Material for the task.
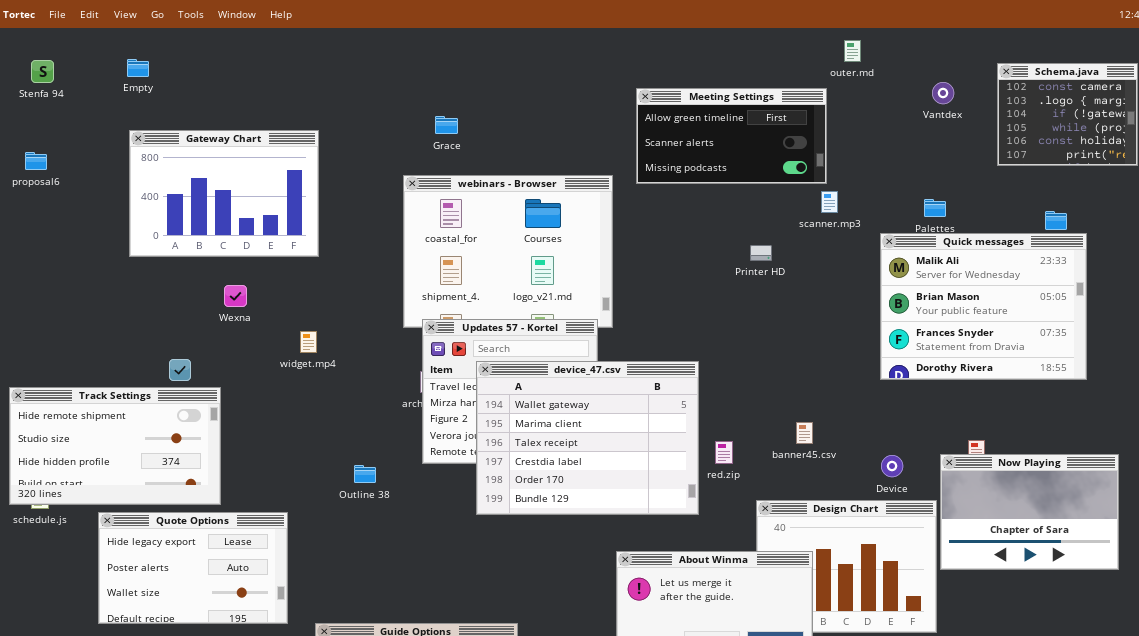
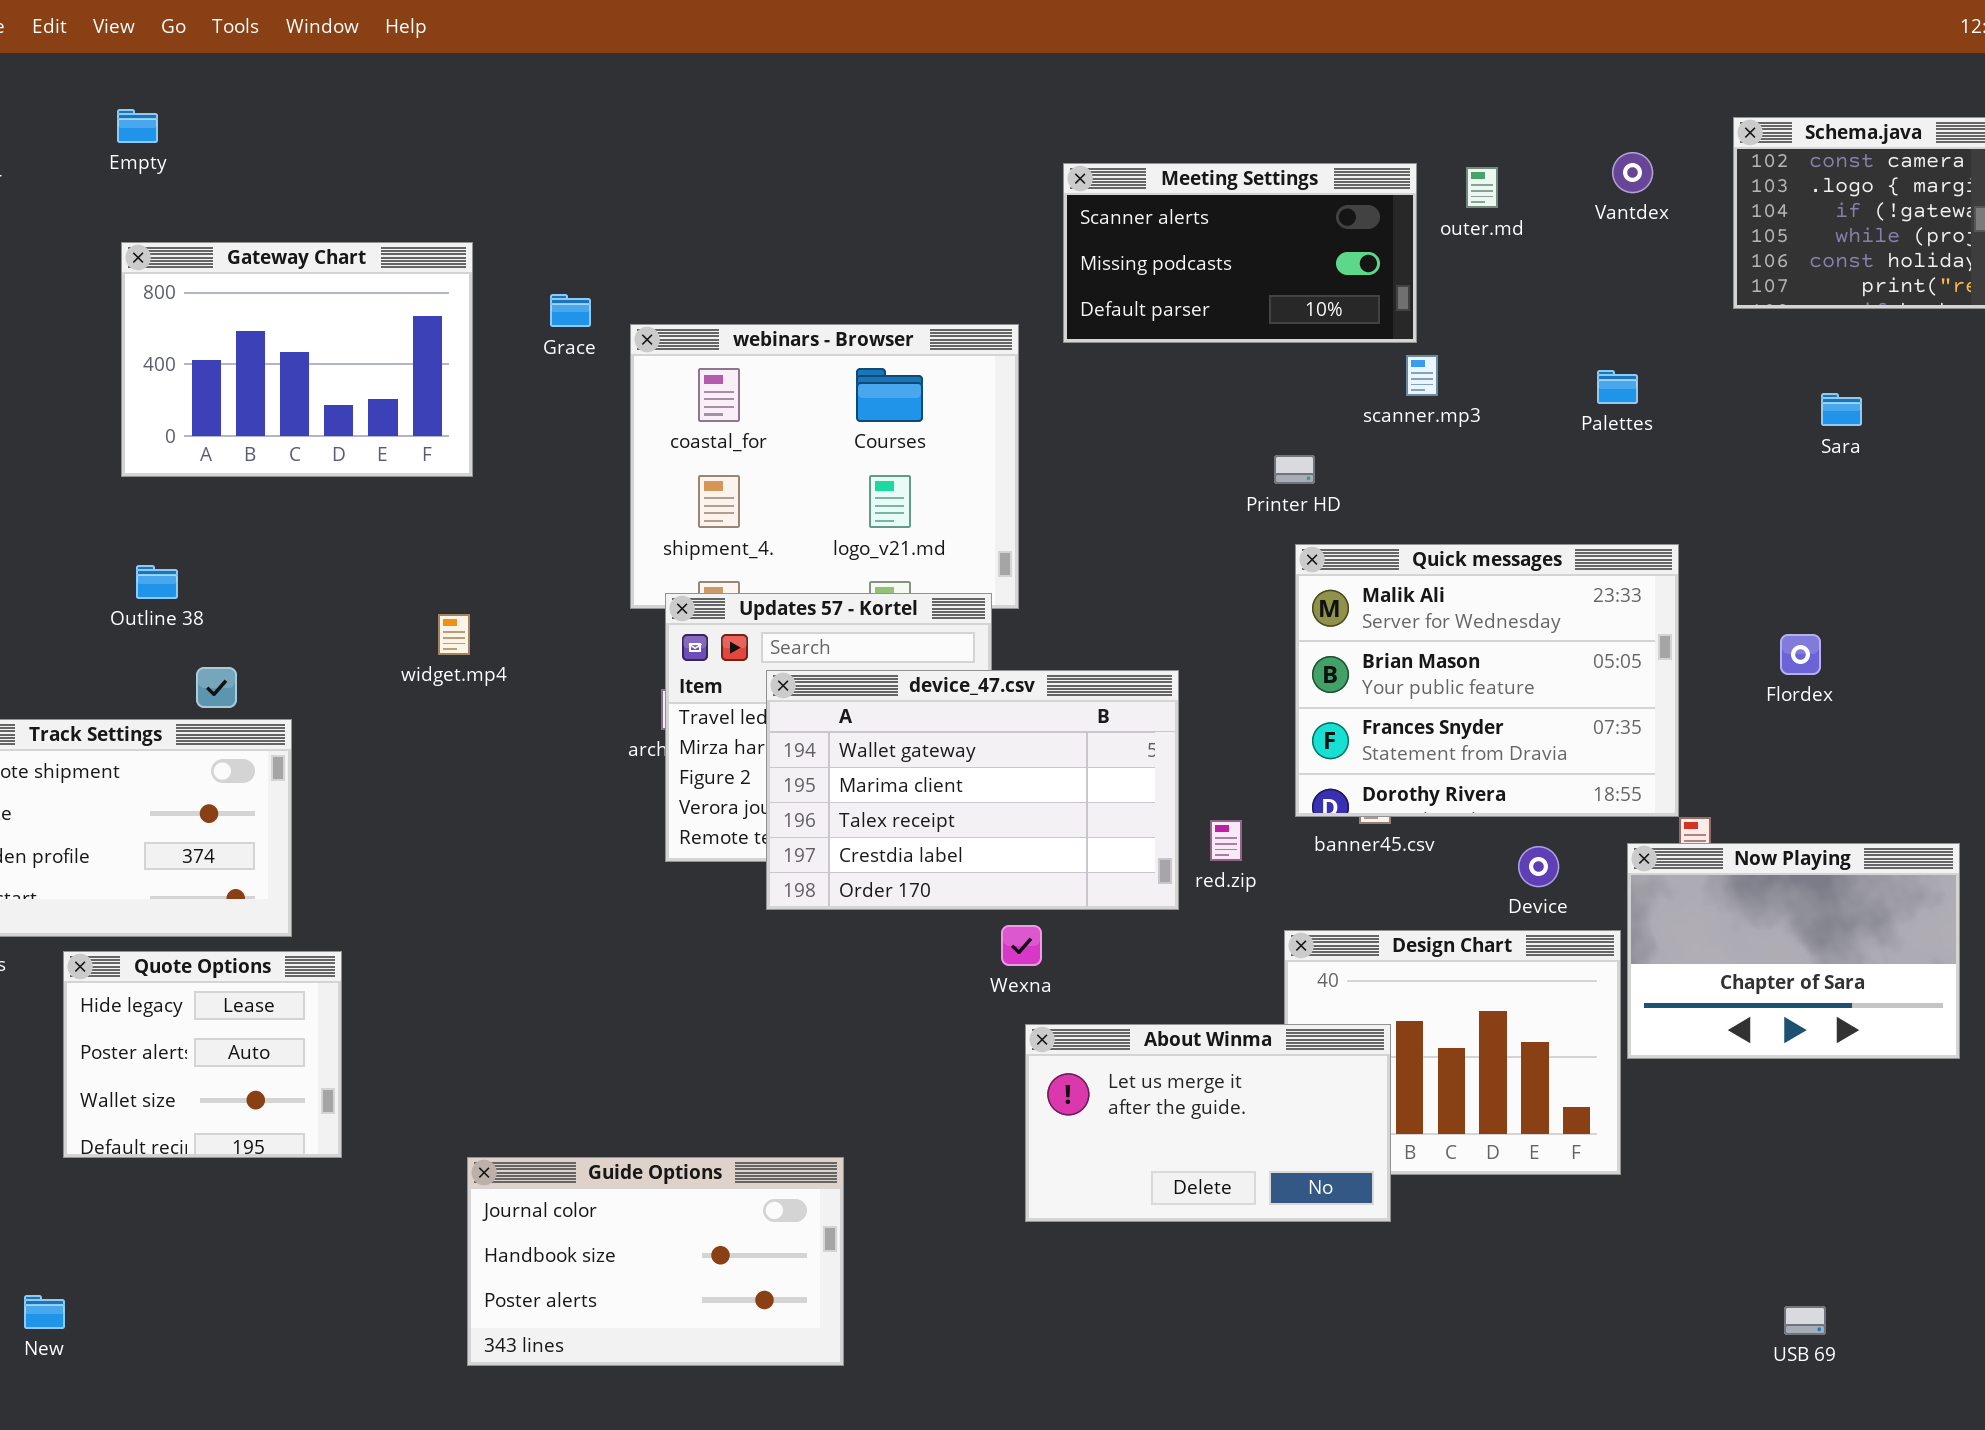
outer.md: [844,40,861,62] -> [1466,167,1498,208], moved
Meeting Settings: [636,88,827,184] -> [1063,163,1417,343], scrolled down 1 row
Grace: [435,116,458,134] -> [550,294,591,327], moved
Quick messages: [880,233,1087,380] -> [1295,544,1679,817], moved
Wexna: [224,285,247,307] -> [1001,925,1042,966], moved
device_47.csv: [476,361,699,515] -> [766,670,1179,910], resized
Outline 38: [354,465,376,483] -> [136,565,178,599], moved
Quote Options: [98,512,288,624] -> [63,951,342,1158], resized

Activity.
Please write every line above out exactly as given, except for any pictures.

Solution below.
outer.md: [844,40,861,62] -> [1466,167,1498,208], moved
Meeting Settings: [636,88,827,184] -> [1063,163,1417,343], scrolled down 1 row
Grace: [435,116,458,134] -> [550,294,591,327], moved
Quick messages: [880,233,1087,380] -> [1295,544,1679,817], moved
Wexna: [224,285,247,307] -> [1001,925,1042,966], moved
device_47.csv: [476,361,699,515] -> [766,670,1179,910], resized
Outline 38: [354,465,376,483] -> [136,565,178,599], moved
Quote Options: [98,512,288,624] -> [63,951,342,1158], resized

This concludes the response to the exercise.